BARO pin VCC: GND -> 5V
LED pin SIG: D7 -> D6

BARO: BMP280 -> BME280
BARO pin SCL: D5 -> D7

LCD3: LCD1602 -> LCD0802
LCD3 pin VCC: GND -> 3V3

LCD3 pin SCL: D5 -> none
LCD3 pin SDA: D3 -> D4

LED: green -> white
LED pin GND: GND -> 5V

----------

- [WHAT THE TASK ASKS]
What you return must match the data word for word.

- [REPLY TO THE EXERCISE]
BARO pin VCC: GND -> 5V
LED pin SIG: D7 -> D6

BARO: BMP280 -> BME280
BARO pin SCL: D5 -> D7

LCD3: LCD1602 -> LCD0802
LCD3 pin VCC: GND -> 3V3

LCD3 pin SCL: D5 -> none
LCD3 pin SDA: D3 -> D4

LED: green -> white
LED pin GND: GND -> 5V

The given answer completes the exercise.